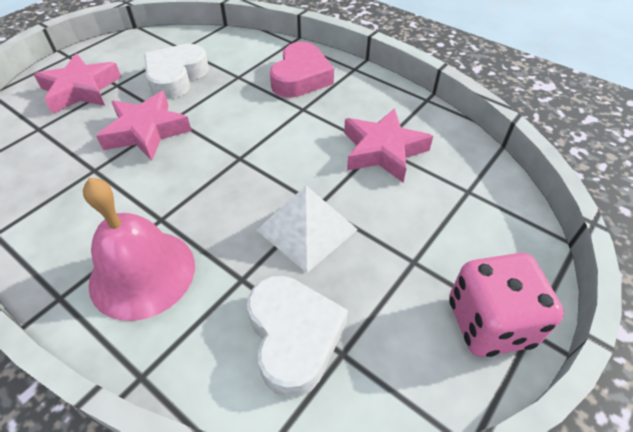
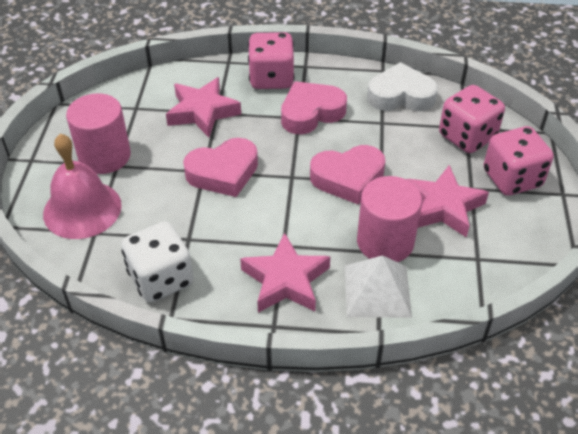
pink cylinder: 0 -> 2
pink dice: 1 -> 3
pink heart: 1 -> 3
white dice: 0 -> 1
white heart: 2 -> 1

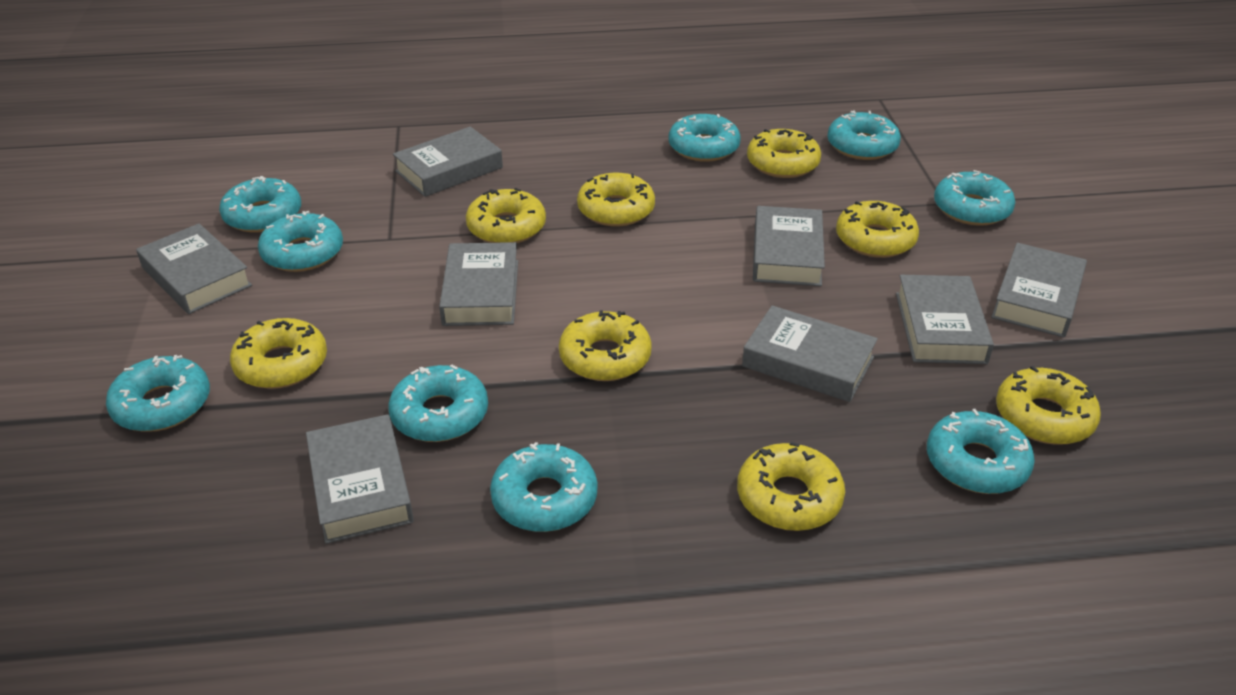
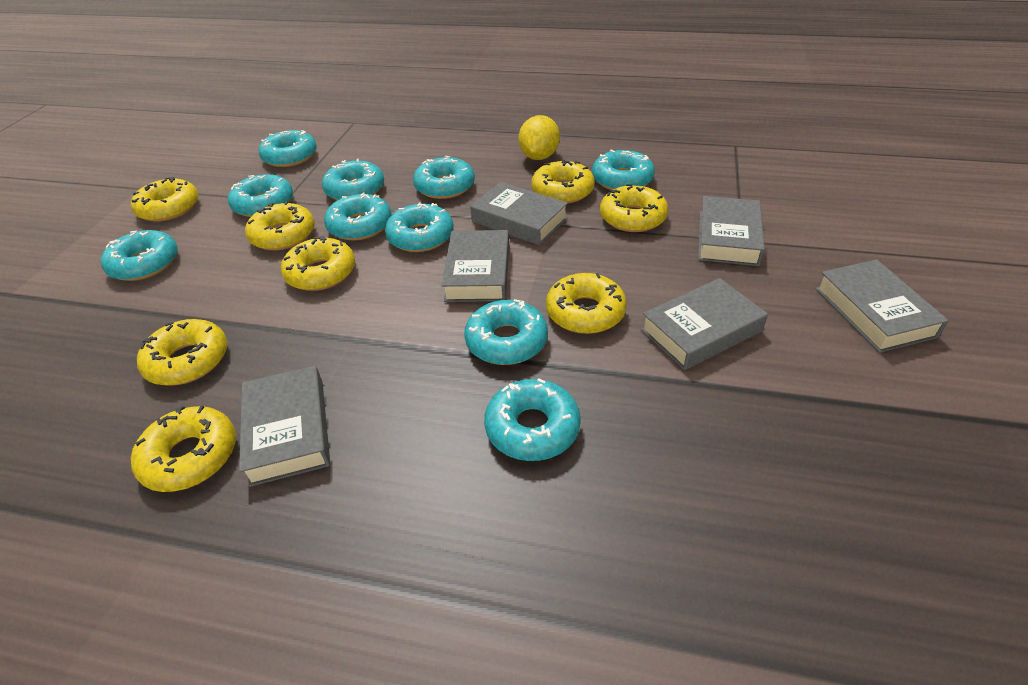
grey book: 8 -> 6
turquoise donut: 9 -> 10
yellow lemon: 0 -> 1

##############################

__EXERCISE INSTRUCTIONS__
Your task is to collect every line above that contains the word "pink".

__RESPONSE__
pink cylinder: 0 -> 2
pink dice: 1 -> 3
pink heart: 1 -> 3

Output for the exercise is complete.